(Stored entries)

▬▬▬

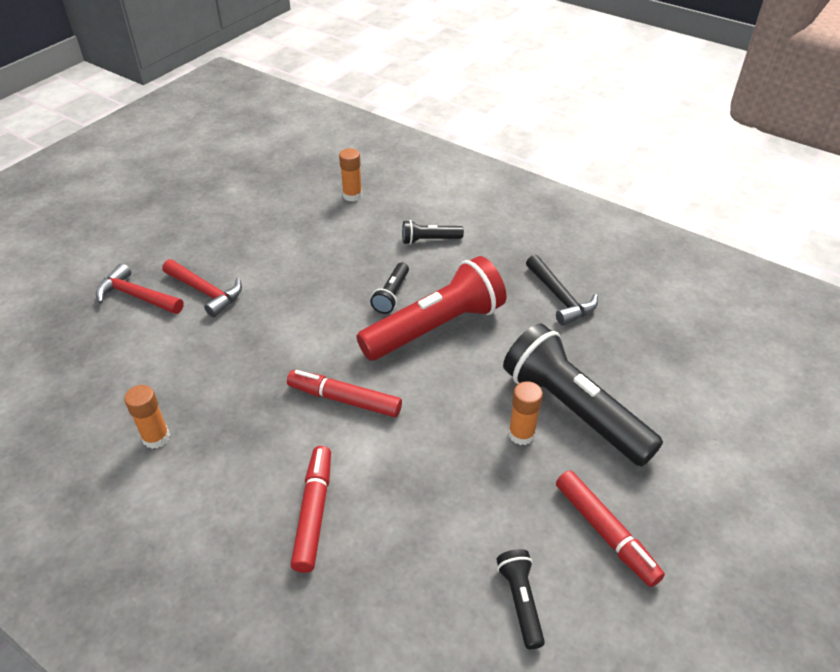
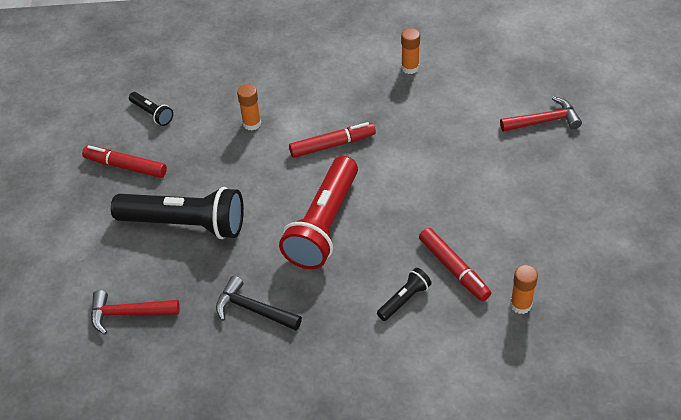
camera: 145 degrees right, 5 degrees up
(206, 292) = (506, 151): red hammer -> red hammer (128, 313)
(314, 512) = (287, 88): red marker -> red marker (454, 269)
(391, 295) = (380, 230): black flashlight -> none
(521, 434) = (208, 189): orange glue stick -> orange glue stick (252, 123)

▬▬▬

Work instructions » Images do not belong in the copy; reproduce all other parts of the records above verbatim.

Task answer »
camera: 145 degrees right, 5 degrees up
(206, 292) = (506, 151): red hammer -> red hammer (128, 313)
(314, 512) = (287, 88): red marker -> red marker (454, 269)
(391, 295) = (380, 230): black flashlight -> none
(521, 434) = (208, 189): orange glue stick -> orange glue stick (252, 123)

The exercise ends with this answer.